HOW TO COMPLETE THIS TASK —
The response should be an exact copy of the records, with the pictures removed.

DATA TO PROCESS —
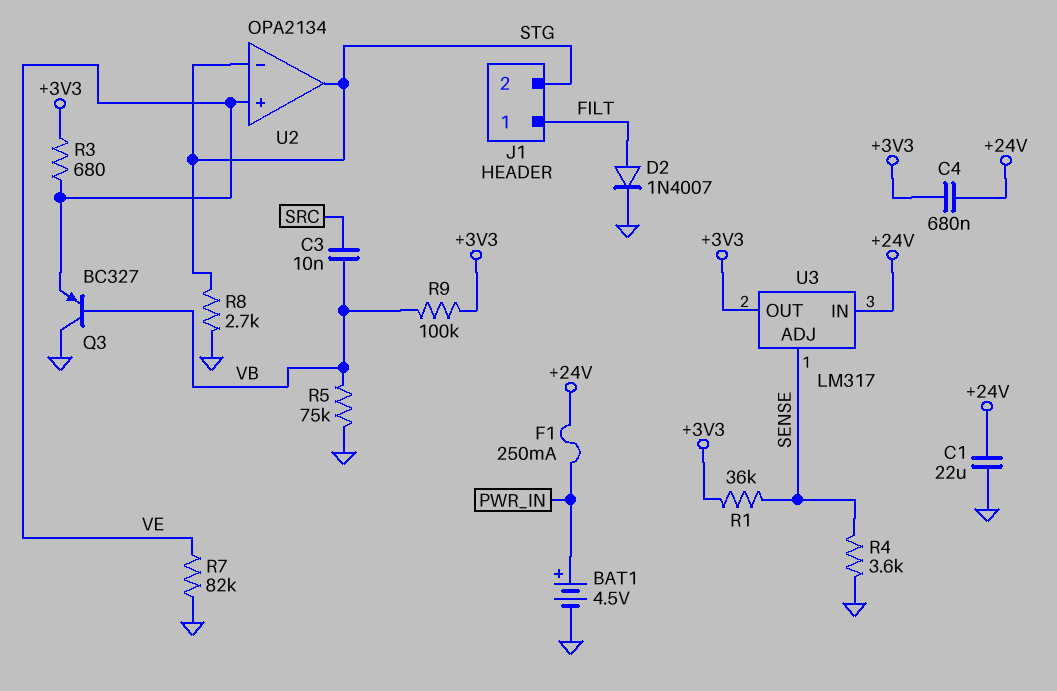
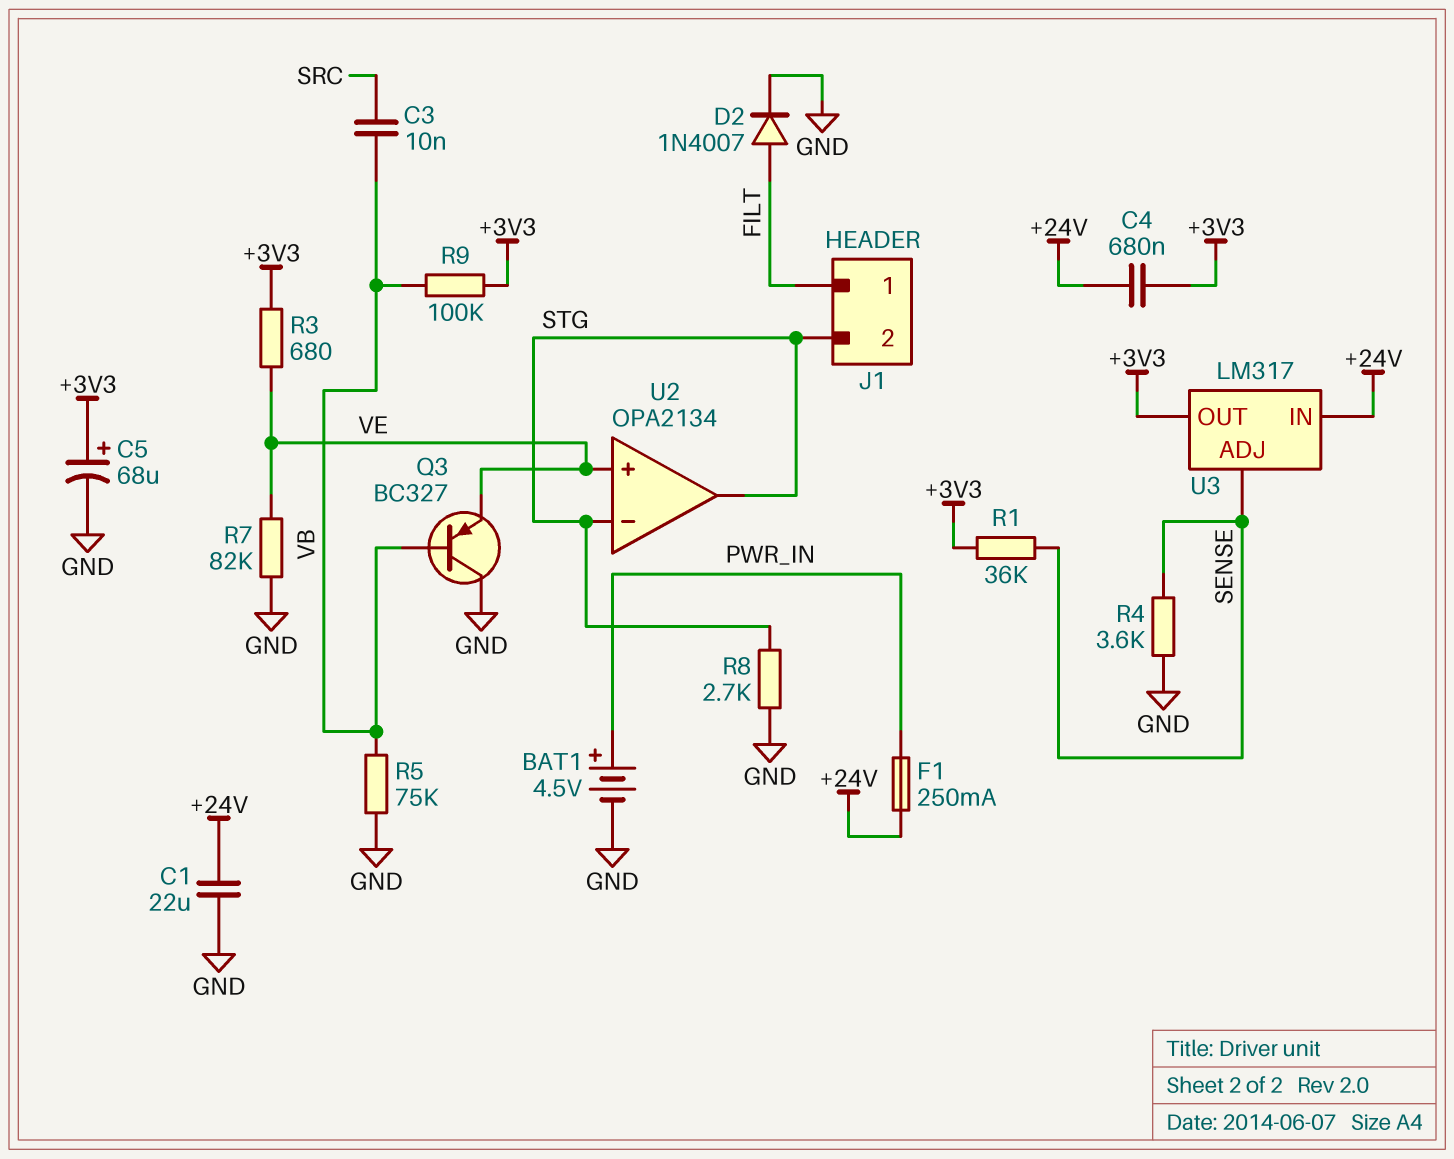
C5: none -> 68uF (plus +3V3, minus GND)

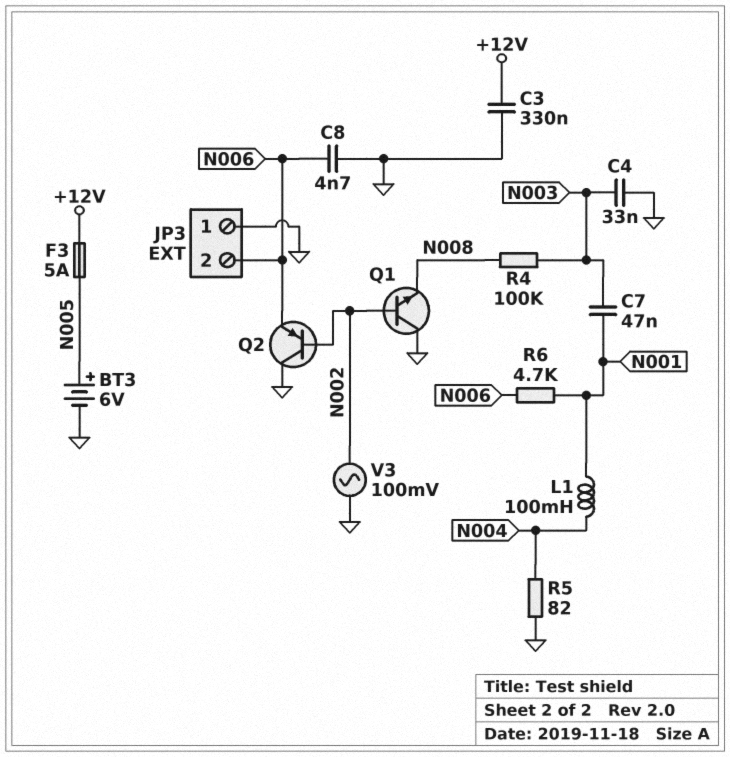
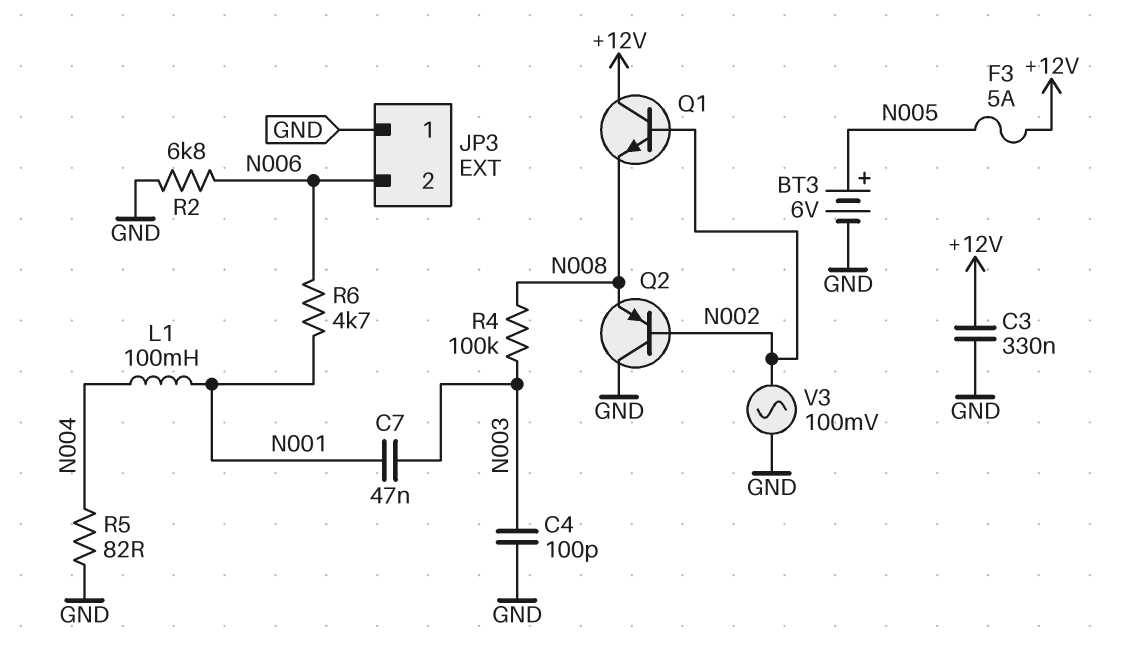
C4: 33nF (GND, N003) -> 100pF (GND, N003)
C8: 4.7nF (GND, N006) -> none
Q1: NPN (B N002, C GND, E N008) -> NPN (B N002, C +12V, E N008)
Q2: PNP (B N002, C GND, E N006) -> PNP (B N002, C GND, E N008)
R2: none -> 6.8k (GND, N006)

RESPONSE TO THE EXERCISE —
C5: none -> 68uF (plus +3V3, minus GND)

C4: 33nF (GND, N003) -> 100pF (GND, N003)
C8: 4.7nF (GND, N006) -> none
Q1: NPN (B N002, C GND, E N008) -> NPN (B N002, C +12V, E N008)
Q2: PNP (B N002, C GND, E N006) -> PNP (B N002, C GND, E N008)
R2: none -> 6.8k (GND, N006)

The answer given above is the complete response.